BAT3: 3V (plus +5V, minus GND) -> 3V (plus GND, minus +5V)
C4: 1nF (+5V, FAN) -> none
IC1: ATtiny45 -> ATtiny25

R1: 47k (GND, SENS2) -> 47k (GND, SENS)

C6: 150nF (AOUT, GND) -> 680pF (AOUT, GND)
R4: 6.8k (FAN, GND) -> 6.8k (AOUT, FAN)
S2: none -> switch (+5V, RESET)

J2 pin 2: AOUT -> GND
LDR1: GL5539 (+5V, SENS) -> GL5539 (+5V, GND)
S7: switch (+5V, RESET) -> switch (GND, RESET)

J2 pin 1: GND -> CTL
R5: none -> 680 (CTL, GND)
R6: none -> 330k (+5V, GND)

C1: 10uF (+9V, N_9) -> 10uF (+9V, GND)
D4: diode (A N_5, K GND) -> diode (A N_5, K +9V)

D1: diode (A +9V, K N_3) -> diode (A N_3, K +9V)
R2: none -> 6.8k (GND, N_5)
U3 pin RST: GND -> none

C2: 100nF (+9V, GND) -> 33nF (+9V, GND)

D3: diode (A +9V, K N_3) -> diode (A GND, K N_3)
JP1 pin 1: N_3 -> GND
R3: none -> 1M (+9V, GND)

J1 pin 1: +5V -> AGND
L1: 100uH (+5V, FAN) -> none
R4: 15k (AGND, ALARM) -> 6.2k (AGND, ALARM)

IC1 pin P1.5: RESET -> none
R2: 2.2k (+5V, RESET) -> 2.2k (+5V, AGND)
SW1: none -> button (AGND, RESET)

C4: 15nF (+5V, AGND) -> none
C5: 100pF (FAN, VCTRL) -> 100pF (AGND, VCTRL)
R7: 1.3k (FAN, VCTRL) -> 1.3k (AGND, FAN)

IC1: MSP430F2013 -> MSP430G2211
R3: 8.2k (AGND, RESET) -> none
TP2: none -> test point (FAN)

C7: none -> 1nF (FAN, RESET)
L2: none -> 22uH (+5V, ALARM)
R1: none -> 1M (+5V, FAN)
══════════
Scan the listing for the word "SENS". Copy every line in which it appears.

▶ [Result of this exercise]
R1: 47k (GND, SENS2) -> 47k (GND, SENS)
LDR1: GL5539 (+5V, SENS) -> GL5539 (+5V, GND)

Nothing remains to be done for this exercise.